WORK REQUEST → While leaving the pictures out, set down only the lines from the one with "brown teapot: 1 -> 6" through the end of the records, exactly as they stand.

DATA FOR REVIEW →
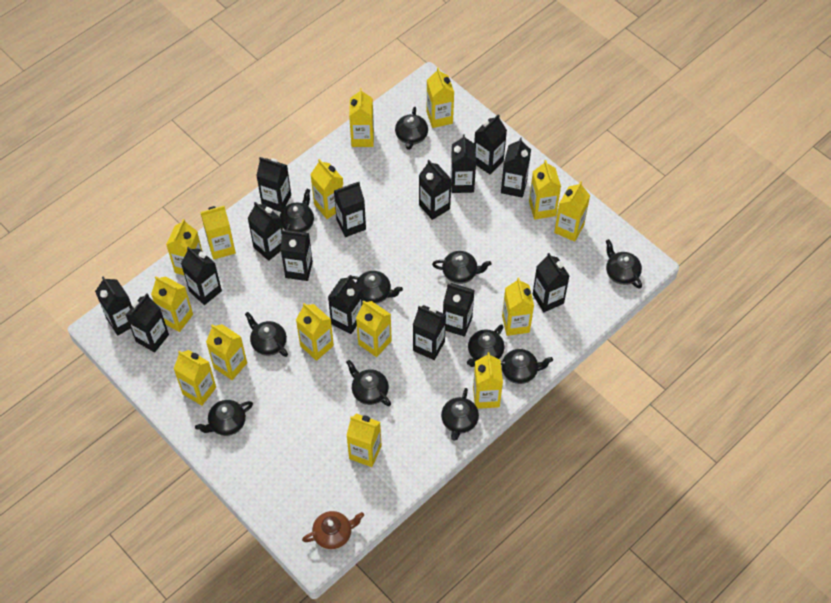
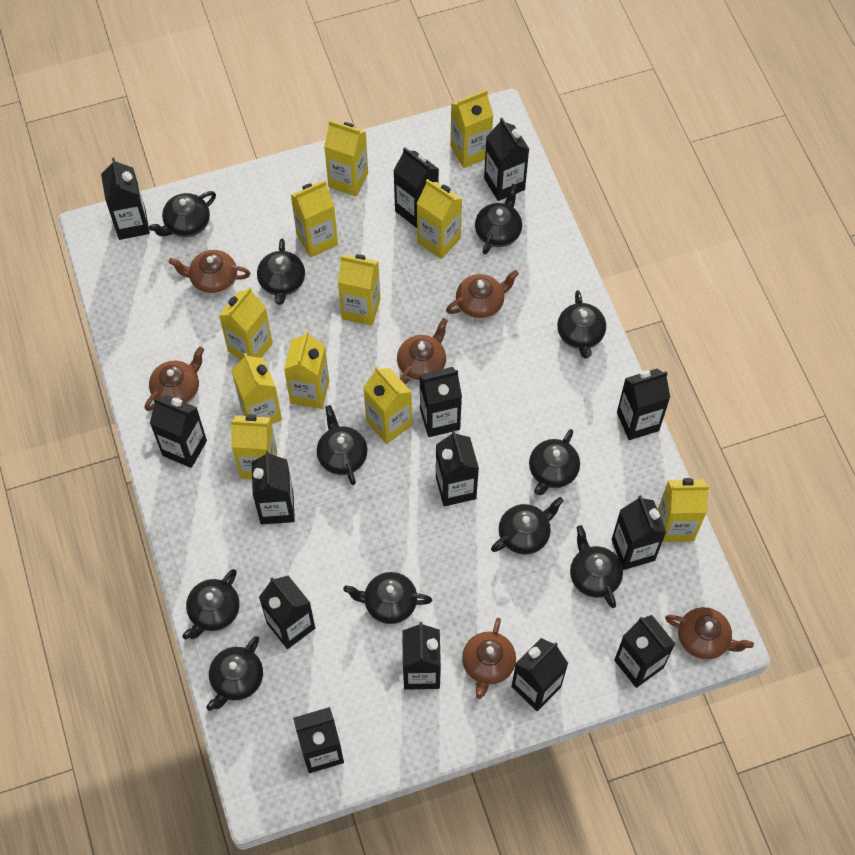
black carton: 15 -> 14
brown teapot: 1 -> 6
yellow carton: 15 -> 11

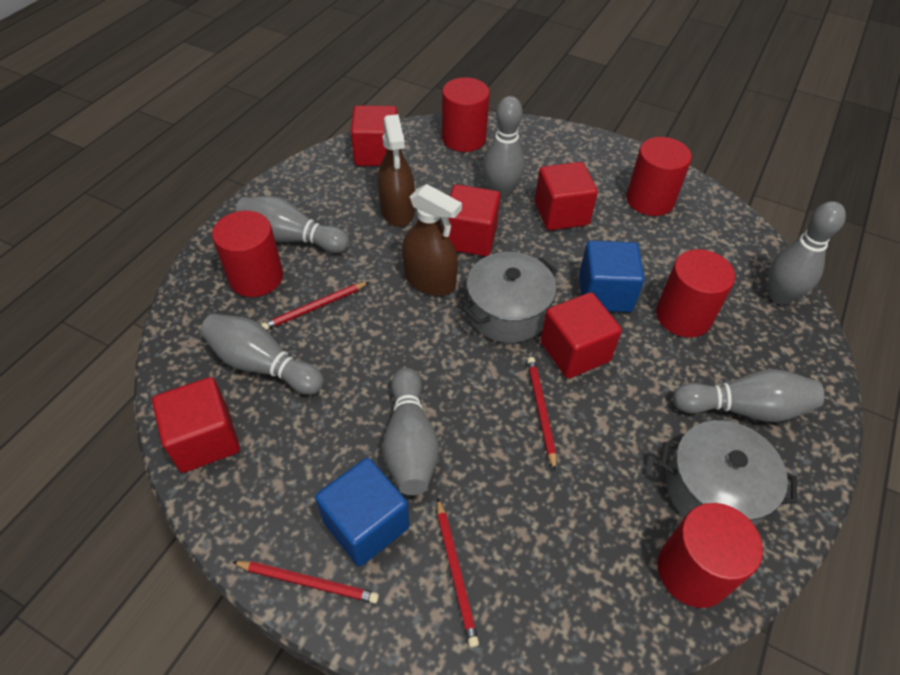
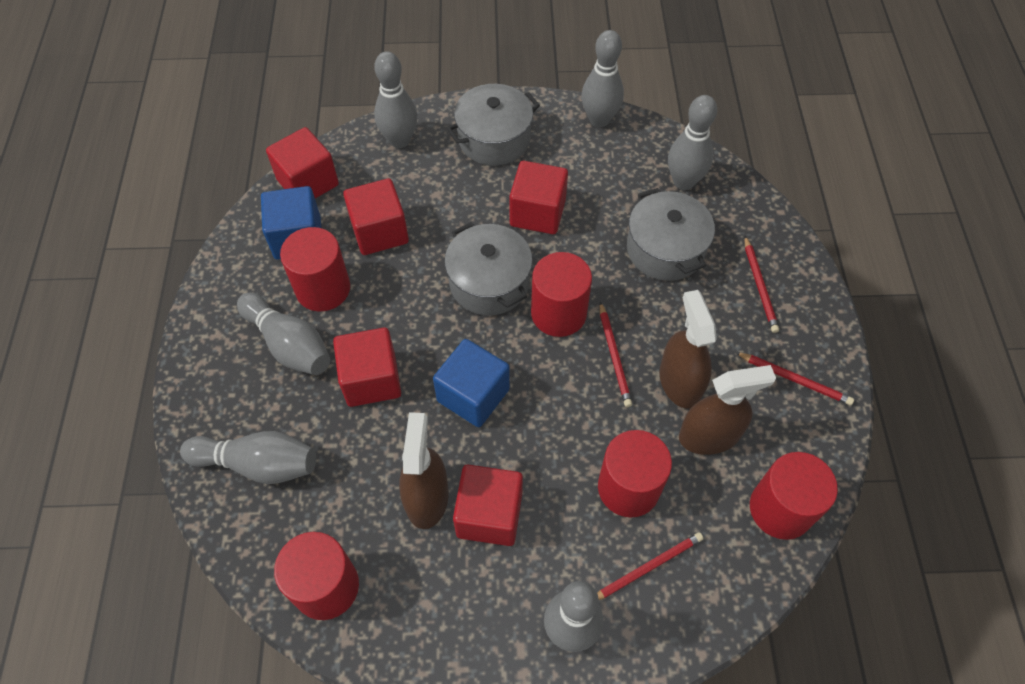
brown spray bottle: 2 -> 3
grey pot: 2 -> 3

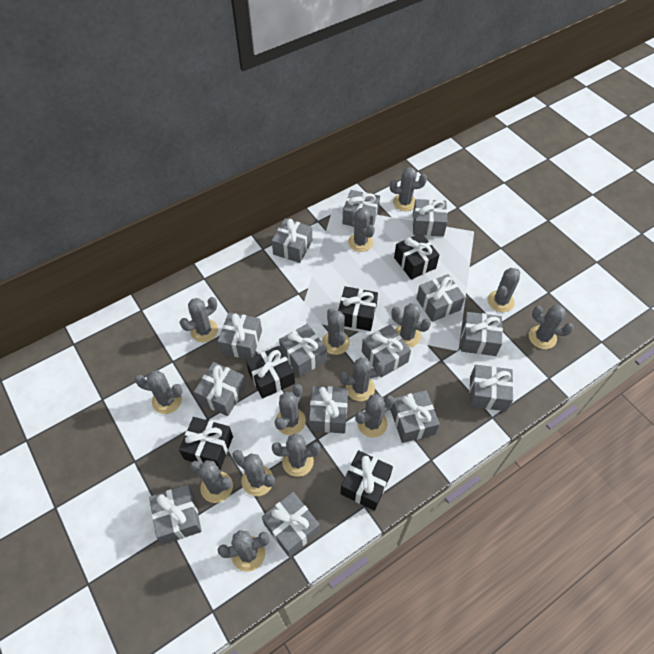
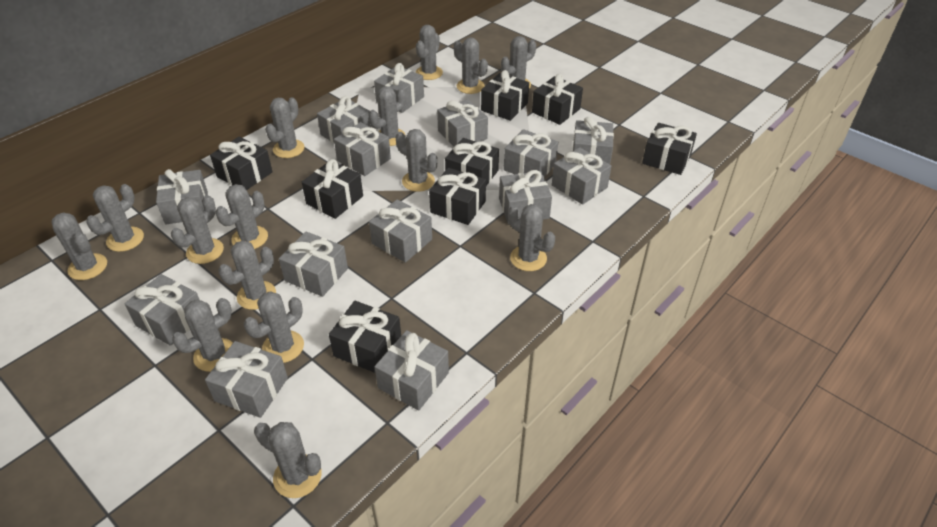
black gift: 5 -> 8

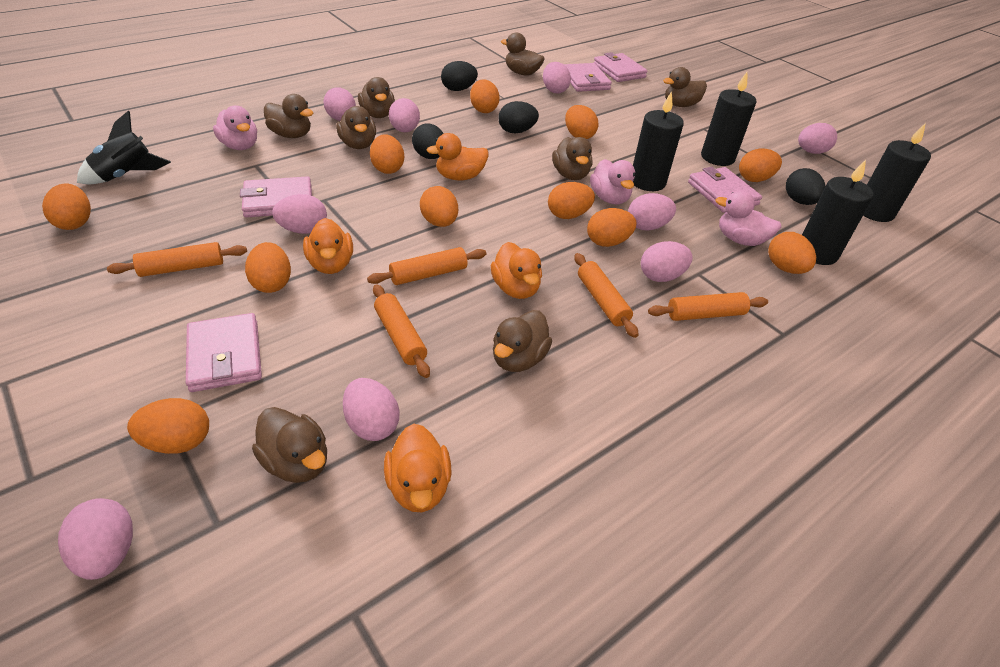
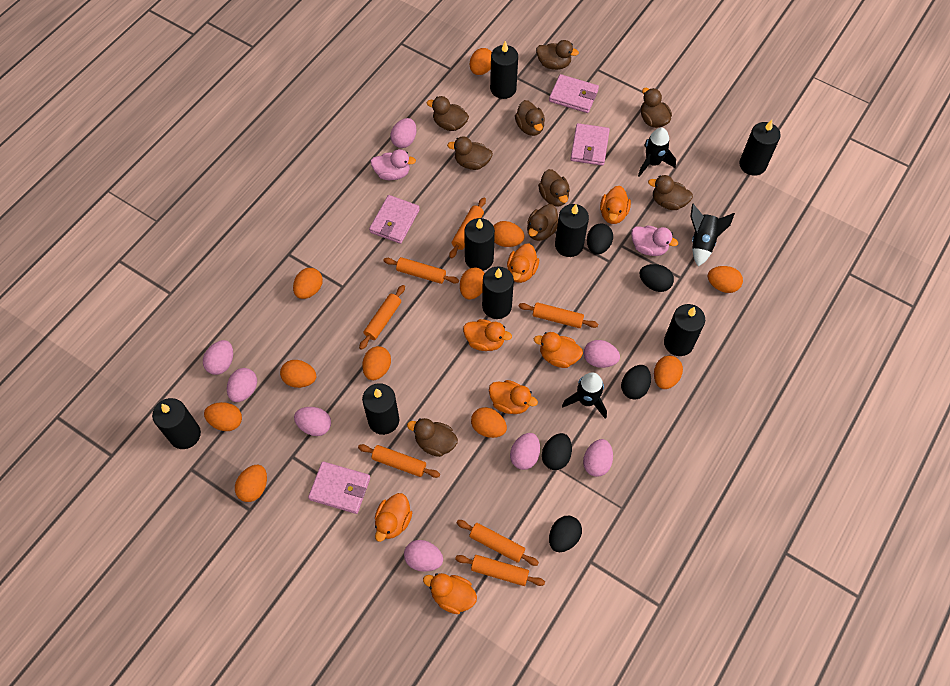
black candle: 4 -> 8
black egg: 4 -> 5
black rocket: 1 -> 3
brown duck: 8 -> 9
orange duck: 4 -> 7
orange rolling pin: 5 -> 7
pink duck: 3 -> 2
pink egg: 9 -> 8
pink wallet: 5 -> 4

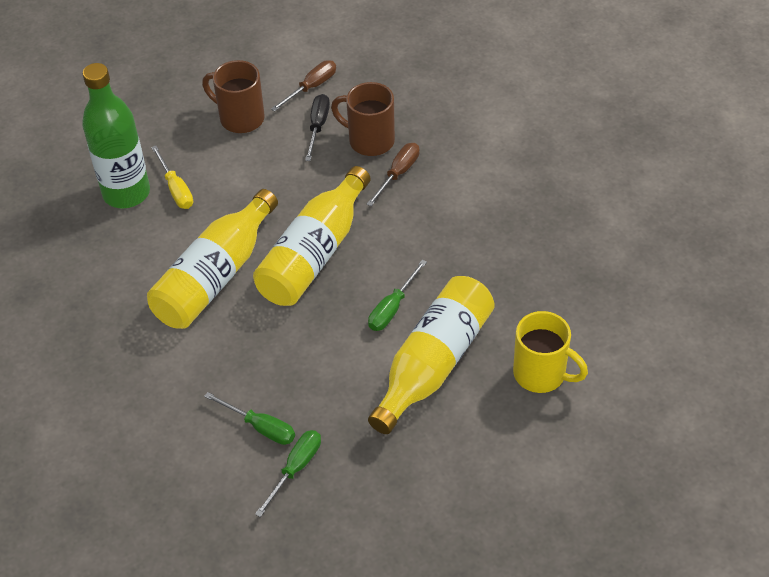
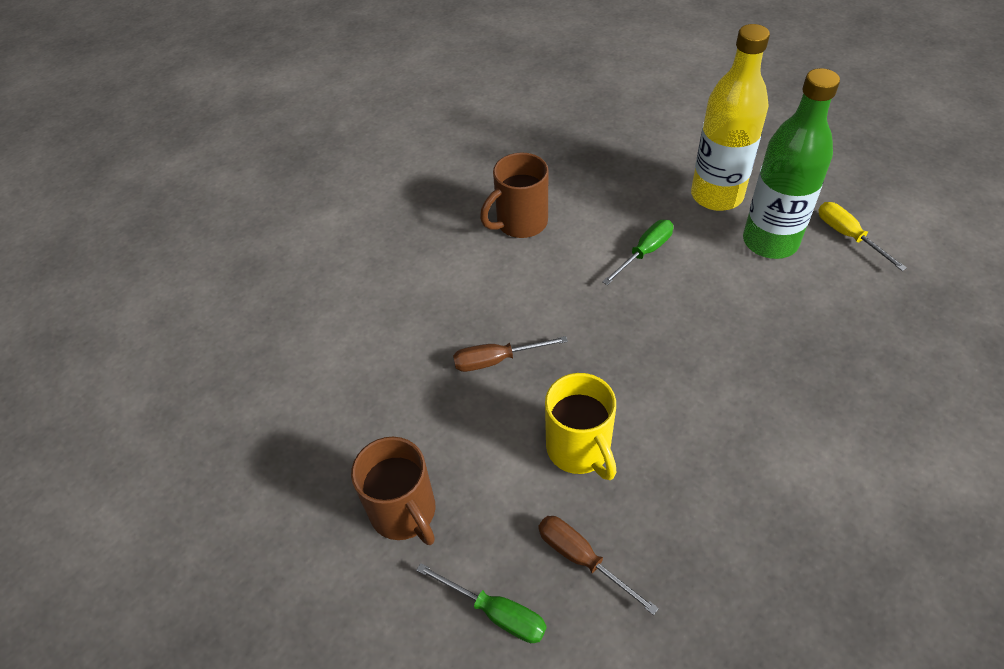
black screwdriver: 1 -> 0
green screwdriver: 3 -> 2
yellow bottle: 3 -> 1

TASK SOLUTION →
brown teapot: 1 -> 6
yellow carton: 15 -> 11

brown spray bottle: 2 -> 3
grey pot: 2 -> 3

black gift: 5 -> 8

black candle: 4 -> 8
black egg: 4 -> 5
black rocket: 1 -> 3
brown duck: 8 -> 9
orange duck: 4 -> 7
orange rolling pin: 5 -> 7
pink duck: 3 -> 2
pink egg: 9 -> 8
pink wallet: 5 -> 4

black screwdriver: 1 -> 0
green screwdriver: 3 -> 2
yellow bottle: 3 -> 1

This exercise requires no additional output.